## What you will do
Could you restate word for word every line from the one containing "The mouse (black)" to the end of the data below, pictures excluded?
______
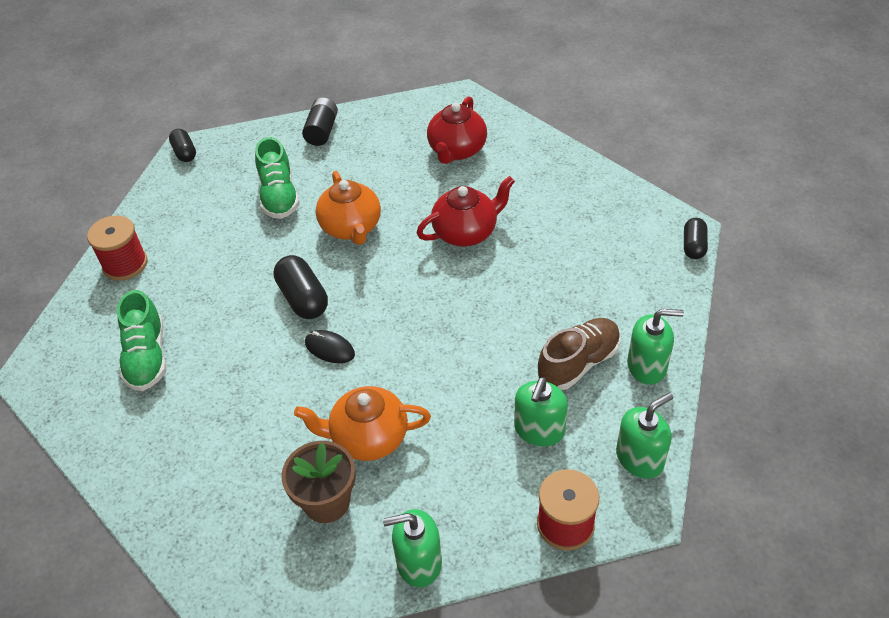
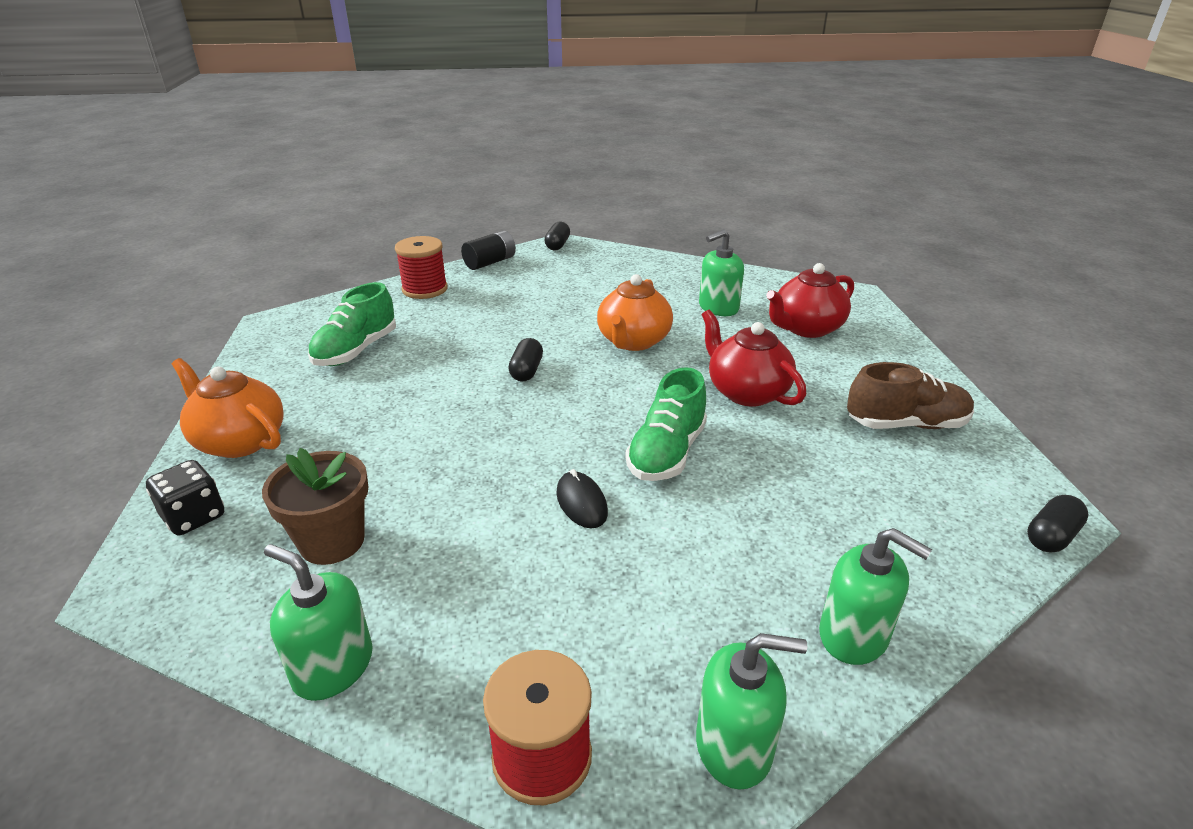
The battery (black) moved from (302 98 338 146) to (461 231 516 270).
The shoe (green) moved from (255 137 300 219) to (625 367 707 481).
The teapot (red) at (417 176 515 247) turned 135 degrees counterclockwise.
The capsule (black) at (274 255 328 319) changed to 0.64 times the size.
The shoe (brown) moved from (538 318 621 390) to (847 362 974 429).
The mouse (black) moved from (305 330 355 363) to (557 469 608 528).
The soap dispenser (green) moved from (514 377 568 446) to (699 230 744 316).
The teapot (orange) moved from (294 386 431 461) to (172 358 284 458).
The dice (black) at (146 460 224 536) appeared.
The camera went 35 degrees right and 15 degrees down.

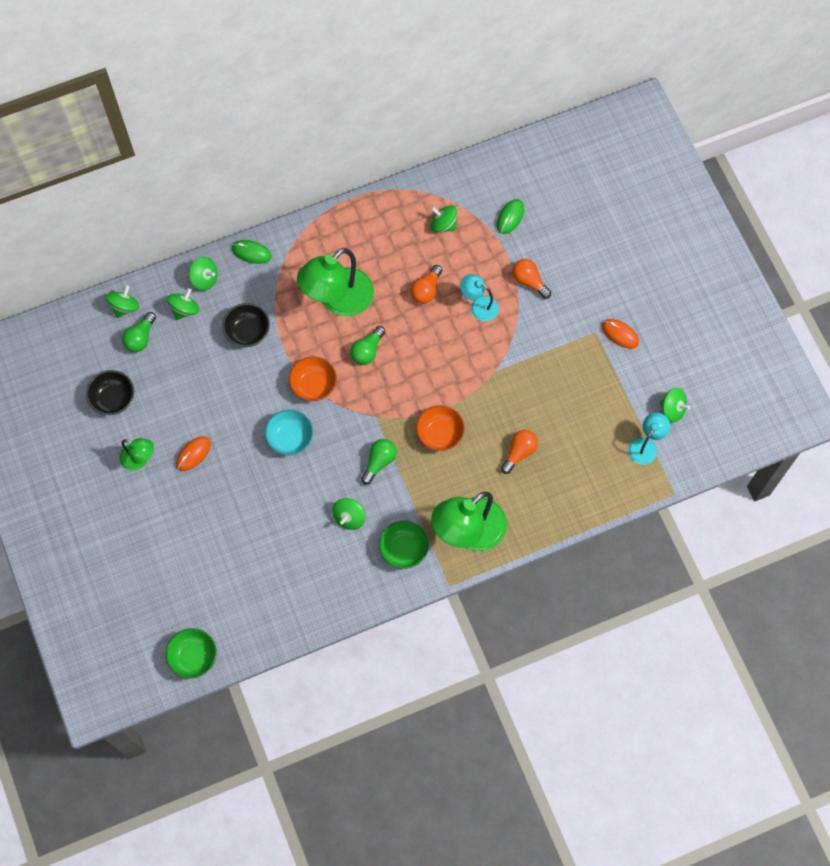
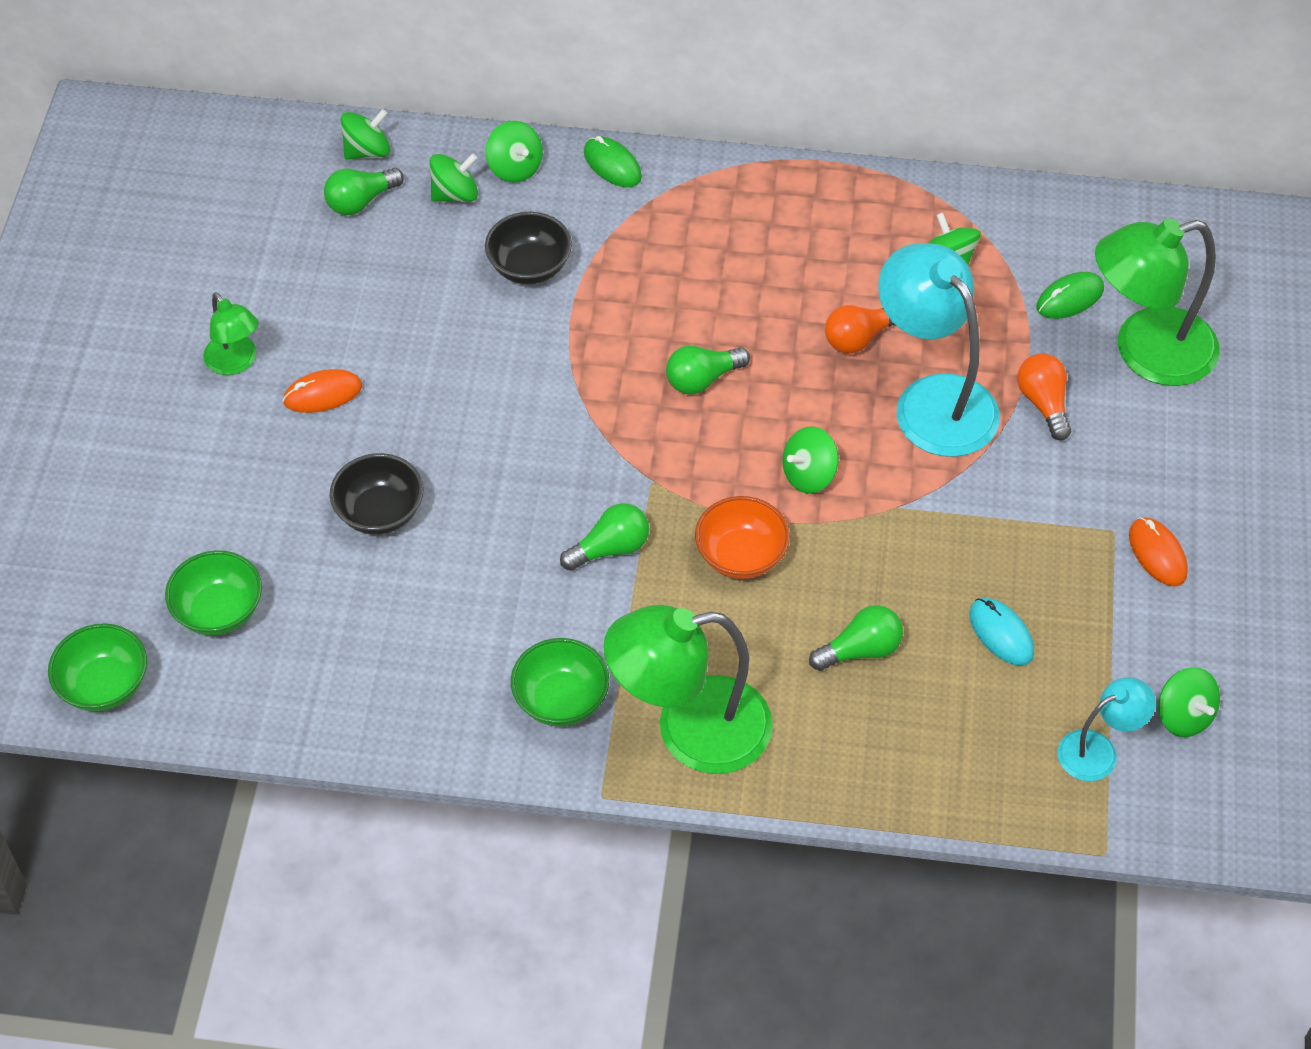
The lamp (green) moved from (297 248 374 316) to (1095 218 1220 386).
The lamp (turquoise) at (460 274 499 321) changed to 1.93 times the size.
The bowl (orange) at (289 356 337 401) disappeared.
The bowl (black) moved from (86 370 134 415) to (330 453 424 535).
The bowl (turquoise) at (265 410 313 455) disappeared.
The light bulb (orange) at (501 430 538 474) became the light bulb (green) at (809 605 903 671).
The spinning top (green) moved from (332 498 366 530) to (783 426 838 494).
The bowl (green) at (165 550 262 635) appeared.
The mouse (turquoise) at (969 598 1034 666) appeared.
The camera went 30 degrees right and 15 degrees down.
______
## Result for this task
The mouse (black) moved from (305 330 355 363) to (557 469 608 528).
The soap dispenser (green) moved from (514 377 568 446) to (699 230 744 316).
The teapot (orange) moved from (294 386 431 461) to (172 358 284 458).
The dice (black) at (146 460 224 536) appeared.
The camera went 35 degrees right and 15 degrees down.

The lamp (green) moved from (297 248 374 316) to (1095 218 1220 386).
The lamp (turquoise) at (460 274 499 321) changed to 1.93 times the size.
The bowl (orange) at (289 356 337 401) disappeared.
The bowl (black) moved from (86 370 134 415) to (330 453 424 535).
The bowl (turquoise) at (265 410 313 455) disappeared.
The light bulb (orange) at (501 430 538 474) became the light bulb (green) at (809 605 903 671).
The spinning top (green) moved from (332 498 366 530) to (783 426 838 494).
The bowl (green) at (165 550 262 635) appeared.
The mouse (turquoise) at (969 598 1034 666) appeared.
The camera went 30 degrees right and 15 degrees down.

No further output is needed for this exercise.